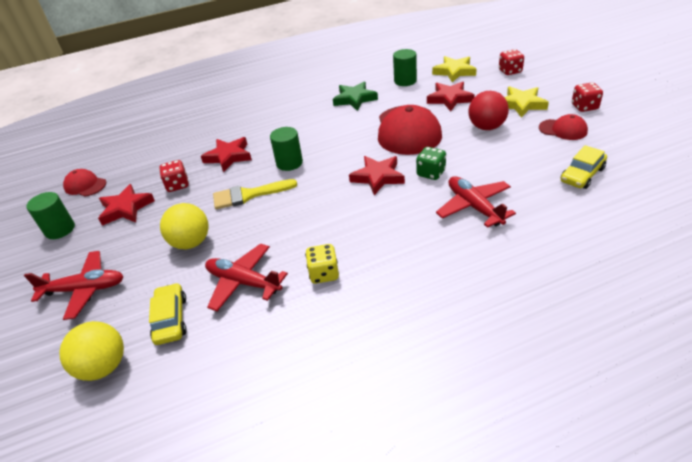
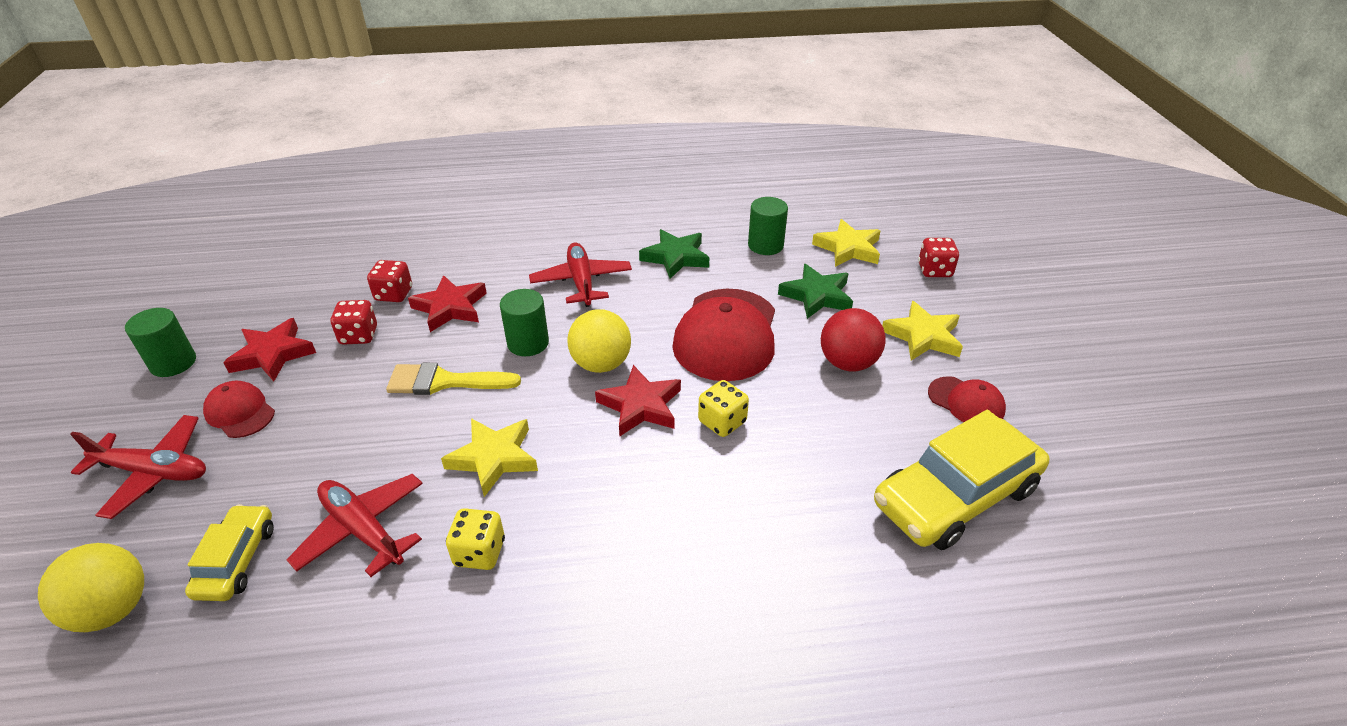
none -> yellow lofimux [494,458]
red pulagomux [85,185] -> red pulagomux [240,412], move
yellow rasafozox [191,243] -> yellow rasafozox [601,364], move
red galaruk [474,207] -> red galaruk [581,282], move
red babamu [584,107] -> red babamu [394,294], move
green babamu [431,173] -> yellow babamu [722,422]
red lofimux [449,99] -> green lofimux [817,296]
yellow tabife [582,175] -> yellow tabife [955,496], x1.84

+ + + +

Precisely the line with "red pulagomux [85,185]" and the lines after it, up to the last line of the entries above, are to be reproduced, and nothing more.

● **OUTPUT BELOW**
red pulagomux [85,185] -> red pulagomux [240,412], move
yellow rasafozox [191,243] -> yellow rasafozox [601,364], move
red galaruk [474,207] -> red galaruk [581,282], move
red babamu [584,107] -> red babamu [394,294], move
green babamu [431,173] -> yellow babamu [722,422]
red lofimux [449,99] -> green lofimux [817,296]
yellow tabife [582,175] -> yellow tabife [955,496], x1.84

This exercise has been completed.